● Goal: Output everything from the start of the records down to the line containing "road 4 (residential): [(497,511),(511,380)]" as a two-column CSV with the columns text and answer, one row per record, putting each value in a single quoted field with line breaks replaced by spaces. Leave the pictures out.

● Material provided:
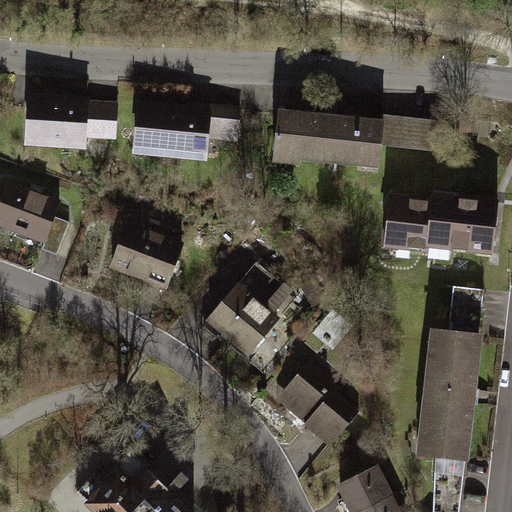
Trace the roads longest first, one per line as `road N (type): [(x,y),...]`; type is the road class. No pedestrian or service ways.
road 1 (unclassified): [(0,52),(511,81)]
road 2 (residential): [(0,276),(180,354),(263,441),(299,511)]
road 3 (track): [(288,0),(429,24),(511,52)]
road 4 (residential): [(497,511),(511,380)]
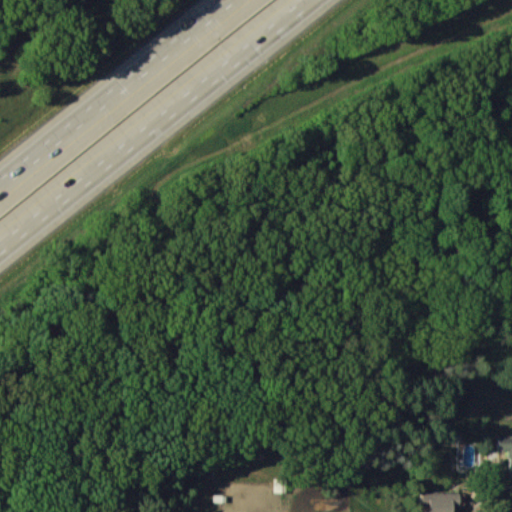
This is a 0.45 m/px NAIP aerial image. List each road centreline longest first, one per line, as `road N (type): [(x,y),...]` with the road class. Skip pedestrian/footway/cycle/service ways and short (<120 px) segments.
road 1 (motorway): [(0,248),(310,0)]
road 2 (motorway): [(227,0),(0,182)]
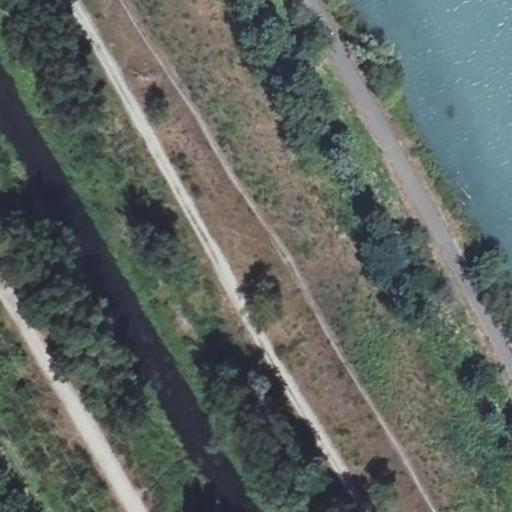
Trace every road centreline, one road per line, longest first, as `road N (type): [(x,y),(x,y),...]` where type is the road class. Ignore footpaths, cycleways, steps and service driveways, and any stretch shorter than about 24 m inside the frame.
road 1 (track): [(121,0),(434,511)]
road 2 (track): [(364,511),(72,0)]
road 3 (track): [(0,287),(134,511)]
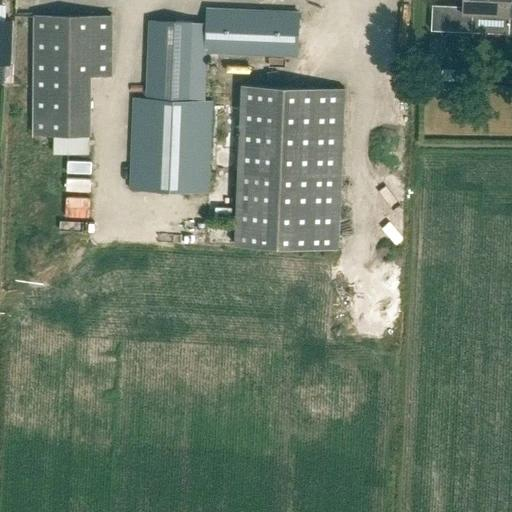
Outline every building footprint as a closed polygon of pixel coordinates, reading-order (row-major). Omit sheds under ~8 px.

● Full response:
text,answer
"Trace the roads longest first, one per line as `road N (type): [(x,y),...]`; type is the road class. No pedestrian or service ways.","road 1 (unclassified): [(0,52),(511,81)] road 2 (residential): [(0,276),(180,354),(263,441),(299,511)] road 3 (track): [(288,0),(429,24),(511,52)] road 4 (residential): [(497,511),(511,380)]"